TASK PROMPT >>
Copy each line of the following data that contains "BUTTON".

Items from a dataset:

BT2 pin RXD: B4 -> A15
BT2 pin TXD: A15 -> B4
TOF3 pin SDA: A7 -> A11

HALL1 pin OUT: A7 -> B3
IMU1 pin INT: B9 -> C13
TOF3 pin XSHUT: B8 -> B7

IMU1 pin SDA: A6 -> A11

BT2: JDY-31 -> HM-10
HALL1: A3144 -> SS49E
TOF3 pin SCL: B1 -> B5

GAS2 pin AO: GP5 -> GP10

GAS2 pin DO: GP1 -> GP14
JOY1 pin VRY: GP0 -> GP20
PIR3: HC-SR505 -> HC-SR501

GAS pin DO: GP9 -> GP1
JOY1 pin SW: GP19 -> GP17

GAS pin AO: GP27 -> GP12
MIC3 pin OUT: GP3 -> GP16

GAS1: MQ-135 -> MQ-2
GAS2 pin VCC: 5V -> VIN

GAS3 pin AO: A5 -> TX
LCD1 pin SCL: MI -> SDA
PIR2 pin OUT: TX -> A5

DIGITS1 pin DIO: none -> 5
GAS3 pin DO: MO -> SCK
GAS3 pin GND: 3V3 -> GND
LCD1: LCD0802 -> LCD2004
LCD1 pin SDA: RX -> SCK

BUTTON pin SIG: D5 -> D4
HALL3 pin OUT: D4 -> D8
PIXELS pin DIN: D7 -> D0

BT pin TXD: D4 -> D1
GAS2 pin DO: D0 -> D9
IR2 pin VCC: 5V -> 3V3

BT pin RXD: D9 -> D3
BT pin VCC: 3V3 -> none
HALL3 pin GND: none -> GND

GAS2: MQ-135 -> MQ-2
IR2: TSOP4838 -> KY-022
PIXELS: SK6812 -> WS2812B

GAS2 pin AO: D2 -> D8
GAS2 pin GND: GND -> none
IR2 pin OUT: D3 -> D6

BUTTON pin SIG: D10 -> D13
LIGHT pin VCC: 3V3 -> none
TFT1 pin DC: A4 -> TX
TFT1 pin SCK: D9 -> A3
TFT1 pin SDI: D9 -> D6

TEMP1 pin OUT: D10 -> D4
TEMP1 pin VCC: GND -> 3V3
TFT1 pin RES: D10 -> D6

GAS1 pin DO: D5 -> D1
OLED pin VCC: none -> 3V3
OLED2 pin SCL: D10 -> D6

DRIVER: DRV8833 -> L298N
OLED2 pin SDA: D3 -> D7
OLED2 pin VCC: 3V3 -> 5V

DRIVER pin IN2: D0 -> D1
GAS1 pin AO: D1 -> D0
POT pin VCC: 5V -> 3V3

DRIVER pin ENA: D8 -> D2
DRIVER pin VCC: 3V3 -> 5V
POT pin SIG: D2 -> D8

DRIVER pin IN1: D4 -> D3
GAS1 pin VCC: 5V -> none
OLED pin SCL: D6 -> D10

FINISHED EXERCISE >>
BUTTON pin SIG: D5 -> D4
BUTTON pin SIG: D10 -> D13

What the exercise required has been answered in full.